Material to process below:
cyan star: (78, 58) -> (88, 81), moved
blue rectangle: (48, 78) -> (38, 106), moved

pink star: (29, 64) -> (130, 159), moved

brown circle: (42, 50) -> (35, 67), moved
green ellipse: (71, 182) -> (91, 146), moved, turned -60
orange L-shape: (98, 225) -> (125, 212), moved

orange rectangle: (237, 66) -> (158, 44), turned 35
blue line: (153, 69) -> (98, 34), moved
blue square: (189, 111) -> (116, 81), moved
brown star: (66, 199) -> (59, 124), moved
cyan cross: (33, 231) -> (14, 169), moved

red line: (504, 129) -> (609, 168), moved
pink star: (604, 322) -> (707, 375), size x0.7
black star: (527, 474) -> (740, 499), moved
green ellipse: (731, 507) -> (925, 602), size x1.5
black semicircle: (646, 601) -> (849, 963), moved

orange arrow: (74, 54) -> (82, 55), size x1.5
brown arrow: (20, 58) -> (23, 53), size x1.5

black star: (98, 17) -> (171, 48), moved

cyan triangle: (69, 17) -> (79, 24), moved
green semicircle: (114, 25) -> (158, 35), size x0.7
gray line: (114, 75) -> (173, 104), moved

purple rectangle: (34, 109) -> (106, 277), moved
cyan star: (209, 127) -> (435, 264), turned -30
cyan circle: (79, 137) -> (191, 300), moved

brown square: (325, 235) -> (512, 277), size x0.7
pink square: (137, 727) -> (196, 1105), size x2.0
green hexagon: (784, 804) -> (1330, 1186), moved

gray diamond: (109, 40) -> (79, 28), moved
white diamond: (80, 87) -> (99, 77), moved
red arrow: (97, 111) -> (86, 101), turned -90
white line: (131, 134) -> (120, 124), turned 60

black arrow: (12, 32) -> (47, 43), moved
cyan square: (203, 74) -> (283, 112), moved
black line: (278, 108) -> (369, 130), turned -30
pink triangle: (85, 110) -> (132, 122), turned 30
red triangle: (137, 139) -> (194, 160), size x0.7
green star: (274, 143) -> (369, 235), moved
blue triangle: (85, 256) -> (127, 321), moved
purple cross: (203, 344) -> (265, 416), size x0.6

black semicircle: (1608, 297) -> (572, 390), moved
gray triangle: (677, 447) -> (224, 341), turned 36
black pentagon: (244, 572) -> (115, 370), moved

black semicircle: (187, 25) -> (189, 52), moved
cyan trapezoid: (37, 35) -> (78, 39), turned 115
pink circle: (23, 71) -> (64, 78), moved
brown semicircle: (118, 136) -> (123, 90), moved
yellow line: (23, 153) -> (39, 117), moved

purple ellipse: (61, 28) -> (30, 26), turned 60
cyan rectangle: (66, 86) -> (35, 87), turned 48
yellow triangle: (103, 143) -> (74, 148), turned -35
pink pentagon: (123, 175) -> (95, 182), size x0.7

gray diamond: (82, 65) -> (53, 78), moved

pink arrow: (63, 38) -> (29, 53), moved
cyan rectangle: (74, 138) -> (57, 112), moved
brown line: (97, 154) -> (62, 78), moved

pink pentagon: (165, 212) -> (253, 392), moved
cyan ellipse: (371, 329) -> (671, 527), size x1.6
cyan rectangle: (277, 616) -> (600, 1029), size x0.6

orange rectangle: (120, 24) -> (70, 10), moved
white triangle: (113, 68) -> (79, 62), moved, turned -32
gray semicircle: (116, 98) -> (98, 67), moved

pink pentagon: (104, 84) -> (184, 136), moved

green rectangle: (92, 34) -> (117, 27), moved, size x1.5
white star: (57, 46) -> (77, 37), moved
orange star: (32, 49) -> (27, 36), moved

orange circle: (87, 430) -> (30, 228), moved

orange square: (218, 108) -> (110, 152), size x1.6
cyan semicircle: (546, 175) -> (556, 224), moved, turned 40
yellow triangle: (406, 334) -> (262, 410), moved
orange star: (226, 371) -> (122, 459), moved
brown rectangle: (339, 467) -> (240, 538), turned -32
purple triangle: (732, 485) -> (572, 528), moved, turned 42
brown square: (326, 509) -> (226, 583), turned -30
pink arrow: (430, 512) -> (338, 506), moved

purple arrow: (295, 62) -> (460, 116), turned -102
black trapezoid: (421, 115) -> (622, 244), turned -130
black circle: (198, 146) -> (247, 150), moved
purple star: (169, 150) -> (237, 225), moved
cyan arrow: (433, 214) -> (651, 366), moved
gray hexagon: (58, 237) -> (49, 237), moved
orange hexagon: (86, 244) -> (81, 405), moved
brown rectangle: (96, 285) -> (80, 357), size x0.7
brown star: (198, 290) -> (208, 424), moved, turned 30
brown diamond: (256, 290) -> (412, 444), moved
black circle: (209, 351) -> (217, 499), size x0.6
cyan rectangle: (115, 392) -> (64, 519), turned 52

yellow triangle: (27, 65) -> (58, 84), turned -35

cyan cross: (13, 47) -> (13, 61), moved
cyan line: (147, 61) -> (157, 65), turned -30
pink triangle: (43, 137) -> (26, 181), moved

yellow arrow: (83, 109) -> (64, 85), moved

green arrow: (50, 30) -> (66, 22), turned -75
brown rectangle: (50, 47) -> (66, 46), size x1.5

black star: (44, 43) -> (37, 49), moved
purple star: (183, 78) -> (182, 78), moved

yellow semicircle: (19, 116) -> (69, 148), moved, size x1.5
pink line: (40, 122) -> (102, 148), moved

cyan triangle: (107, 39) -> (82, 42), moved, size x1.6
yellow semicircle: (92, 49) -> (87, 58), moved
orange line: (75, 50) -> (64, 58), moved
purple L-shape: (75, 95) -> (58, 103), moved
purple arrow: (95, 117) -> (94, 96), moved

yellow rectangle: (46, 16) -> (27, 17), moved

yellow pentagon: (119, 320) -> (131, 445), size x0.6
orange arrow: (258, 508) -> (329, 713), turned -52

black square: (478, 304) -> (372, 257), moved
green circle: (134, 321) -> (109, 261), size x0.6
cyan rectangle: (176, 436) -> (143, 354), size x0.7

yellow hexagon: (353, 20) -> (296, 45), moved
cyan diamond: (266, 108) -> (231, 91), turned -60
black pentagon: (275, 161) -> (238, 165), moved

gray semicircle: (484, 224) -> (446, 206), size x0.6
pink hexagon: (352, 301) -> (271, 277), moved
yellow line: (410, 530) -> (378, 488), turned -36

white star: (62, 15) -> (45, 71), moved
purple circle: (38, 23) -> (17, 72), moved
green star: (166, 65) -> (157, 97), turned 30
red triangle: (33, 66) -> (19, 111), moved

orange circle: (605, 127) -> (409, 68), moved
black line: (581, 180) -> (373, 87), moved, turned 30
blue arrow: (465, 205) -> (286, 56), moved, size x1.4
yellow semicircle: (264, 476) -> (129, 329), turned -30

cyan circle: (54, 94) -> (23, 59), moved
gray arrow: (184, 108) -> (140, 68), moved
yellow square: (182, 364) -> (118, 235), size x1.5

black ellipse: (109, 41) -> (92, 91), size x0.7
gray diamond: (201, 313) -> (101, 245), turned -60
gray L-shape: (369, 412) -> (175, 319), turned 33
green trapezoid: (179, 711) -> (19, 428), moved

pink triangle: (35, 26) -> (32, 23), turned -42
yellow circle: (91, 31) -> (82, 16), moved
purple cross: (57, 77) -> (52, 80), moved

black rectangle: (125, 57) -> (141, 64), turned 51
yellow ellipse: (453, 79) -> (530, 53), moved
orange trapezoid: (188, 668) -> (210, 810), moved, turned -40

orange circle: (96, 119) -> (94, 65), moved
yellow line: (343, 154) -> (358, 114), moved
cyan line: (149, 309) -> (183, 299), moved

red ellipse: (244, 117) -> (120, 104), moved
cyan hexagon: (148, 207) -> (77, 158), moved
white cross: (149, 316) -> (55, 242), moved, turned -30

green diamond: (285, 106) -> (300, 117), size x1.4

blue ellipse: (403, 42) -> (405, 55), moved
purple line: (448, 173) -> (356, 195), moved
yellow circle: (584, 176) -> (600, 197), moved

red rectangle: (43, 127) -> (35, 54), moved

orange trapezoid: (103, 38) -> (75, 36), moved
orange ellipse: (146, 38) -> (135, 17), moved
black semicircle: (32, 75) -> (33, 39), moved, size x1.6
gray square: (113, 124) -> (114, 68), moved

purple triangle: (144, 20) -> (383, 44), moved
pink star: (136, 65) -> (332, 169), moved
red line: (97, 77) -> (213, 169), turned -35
End of Material to process.
Problem to work on: When you reach the line with "cyan triangle: (107, 39)" in the records above, start writing out lines exactly, and stop once the line with "cyan diamond: (266, 108)" has been written; include nothing else.

Worked solution:
cyan triangle: (107, 39) -> (82, 42), moved, size x1.6
yellow semicircle: (92, 49) -> (87, 58), moved
orange line: (75, 50) -> (64, 58), moved
purple L-shape: (75, 95) -> (58, 103), moved
purple arrow: (95, 117) -> (94, 96), moved

yellow rectangle: (46, 16) -> (27, 17), moved

yellow pentagon: (119, 320) -> (131, 445), size x0.6
orange arrow: (258, 508) -> (329, 713), turned -52

black square: (478, 304) -> (372, 257), moved
green circle: (134, 321) -> (109, 261), size x0.6
cyan rectangle: (176, 436) -> (143, 354), size x0.7

yellow hexagon: (353, 20) -> (296, 45), moved
cyan diamond: (266, 108) -> (231, 91), turned -60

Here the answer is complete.